Dataset excerpts
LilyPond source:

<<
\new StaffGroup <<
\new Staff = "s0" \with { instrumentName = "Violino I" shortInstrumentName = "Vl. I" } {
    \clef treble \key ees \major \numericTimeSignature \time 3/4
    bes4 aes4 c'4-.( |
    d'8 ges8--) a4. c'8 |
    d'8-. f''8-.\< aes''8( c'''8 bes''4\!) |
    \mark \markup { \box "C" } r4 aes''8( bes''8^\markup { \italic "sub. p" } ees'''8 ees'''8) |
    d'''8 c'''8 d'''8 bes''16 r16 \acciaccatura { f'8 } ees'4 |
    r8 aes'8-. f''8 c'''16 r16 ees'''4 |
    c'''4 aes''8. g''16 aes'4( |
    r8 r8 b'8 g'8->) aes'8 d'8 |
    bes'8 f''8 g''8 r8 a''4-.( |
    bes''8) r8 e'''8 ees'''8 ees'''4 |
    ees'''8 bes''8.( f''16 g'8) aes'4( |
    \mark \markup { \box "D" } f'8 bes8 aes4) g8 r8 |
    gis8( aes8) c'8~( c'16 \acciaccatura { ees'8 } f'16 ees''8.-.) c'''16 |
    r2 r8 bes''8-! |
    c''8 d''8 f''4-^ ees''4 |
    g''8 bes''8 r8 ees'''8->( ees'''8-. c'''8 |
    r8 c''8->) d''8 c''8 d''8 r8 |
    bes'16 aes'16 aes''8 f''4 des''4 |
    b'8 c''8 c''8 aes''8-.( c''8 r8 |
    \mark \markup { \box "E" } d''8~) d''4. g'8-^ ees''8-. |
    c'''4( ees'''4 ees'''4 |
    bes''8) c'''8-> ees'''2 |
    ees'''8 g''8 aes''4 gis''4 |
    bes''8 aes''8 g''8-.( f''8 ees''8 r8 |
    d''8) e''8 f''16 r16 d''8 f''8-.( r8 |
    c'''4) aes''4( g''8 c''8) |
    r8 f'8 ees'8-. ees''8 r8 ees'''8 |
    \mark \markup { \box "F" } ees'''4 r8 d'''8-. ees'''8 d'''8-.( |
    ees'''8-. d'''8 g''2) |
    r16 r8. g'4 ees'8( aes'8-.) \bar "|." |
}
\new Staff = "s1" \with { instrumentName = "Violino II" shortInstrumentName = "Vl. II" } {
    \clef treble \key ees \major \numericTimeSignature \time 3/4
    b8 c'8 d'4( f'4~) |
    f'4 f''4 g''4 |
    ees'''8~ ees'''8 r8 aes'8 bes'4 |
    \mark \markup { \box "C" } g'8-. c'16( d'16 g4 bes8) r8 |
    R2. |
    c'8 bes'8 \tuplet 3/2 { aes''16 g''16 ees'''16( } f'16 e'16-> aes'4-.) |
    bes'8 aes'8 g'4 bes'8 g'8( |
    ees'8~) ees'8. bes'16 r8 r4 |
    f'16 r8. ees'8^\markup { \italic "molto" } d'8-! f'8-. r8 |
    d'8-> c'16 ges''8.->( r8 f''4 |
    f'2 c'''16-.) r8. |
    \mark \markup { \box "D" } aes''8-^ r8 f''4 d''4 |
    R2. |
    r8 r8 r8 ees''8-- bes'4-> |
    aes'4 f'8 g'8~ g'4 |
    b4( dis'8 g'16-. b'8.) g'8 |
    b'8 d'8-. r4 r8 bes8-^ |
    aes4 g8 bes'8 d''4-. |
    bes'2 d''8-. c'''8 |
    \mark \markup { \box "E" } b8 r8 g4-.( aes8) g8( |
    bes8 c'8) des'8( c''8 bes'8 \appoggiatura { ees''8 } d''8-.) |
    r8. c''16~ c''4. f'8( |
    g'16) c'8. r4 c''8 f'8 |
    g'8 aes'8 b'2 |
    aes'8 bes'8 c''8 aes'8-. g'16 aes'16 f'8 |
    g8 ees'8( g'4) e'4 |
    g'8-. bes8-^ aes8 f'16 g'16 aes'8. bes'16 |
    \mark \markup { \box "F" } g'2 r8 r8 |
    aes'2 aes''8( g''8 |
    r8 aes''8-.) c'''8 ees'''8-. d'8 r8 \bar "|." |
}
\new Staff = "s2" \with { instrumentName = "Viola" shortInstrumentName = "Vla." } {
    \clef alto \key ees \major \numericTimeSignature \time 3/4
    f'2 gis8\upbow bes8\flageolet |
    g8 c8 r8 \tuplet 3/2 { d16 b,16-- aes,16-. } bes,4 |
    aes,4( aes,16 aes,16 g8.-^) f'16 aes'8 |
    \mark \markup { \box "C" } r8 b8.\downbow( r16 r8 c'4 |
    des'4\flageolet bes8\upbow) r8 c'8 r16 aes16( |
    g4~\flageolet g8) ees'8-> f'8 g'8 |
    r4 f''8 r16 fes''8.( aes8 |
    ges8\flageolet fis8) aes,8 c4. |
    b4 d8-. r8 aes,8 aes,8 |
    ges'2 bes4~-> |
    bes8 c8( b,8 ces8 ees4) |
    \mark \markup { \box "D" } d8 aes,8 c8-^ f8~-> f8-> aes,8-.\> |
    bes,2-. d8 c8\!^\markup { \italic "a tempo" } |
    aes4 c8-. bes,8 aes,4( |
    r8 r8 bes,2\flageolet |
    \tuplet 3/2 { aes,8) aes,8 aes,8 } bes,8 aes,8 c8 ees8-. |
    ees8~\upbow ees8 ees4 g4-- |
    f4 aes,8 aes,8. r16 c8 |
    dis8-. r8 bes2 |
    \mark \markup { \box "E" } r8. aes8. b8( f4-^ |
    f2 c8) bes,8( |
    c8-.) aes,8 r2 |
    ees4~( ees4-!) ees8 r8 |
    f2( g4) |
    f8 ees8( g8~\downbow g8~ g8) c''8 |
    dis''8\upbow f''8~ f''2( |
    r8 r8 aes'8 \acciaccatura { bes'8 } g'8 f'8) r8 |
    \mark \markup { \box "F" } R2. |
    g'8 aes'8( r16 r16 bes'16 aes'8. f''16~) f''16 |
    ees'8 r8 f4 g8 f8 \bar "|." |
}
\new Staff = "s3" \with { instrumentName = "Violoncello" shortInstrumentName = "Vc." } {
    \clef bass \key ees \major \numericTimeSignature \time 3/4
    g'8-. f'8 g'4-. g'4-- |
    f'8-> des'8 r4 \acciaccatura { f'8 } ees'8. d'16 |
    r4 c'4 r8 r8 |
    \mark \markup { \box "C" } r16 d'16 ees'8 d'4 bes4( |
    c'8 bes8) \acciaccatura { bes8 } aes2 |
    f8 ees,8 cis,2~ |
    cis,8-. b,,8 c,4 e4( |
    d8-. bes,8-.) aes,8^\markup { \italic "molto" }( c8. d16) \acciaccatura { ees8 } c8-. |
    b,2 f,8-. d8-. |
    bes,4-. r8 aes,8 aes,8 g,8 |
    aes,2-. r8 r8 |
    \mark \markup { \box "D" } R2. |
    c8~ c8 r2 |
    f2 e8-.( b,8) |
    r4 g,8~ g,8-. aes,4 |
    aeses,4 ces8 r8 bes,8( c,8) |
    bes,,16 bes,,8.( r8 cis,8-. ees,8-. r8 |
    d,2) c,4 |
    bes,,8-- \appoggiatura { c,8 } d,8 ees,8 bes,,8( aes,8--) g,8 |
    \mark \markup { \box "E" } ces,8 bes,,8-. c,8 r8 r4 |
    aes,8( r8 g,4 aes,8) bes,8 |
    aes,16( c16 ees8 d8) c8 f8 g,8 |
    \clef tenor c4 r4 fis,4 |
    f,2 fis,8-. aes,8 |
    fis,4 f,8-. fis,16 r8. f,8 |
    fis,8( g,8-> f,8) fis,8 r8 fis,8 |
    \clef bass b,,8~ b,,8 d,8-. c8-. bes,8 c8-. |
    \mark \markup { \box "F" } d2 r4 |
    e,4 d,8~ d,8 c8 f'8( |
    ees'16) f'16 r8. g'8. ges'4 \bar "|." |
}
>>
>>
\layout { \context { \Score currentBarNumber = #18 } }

* PROBLEM
Display every line of the records that contains the string "instrumentName". The match is case-sensitive.

* ANSWER
\new Staff = "s0" \with { instrumentName = "Violino I" shortInstrumentName = "Vl. I" } {
\new Staff = "s1" \with { instrumentName = "Violino II" shortInstrumentName = "Vl. II" } {
\new Staff = "s2" \with { instrumentName = "Viola" shortInstrumentName = "Vla." } {
\new Staff = "s3" \with { instrumentName = "Violoncello" shortInstrumentName = "Vc." } {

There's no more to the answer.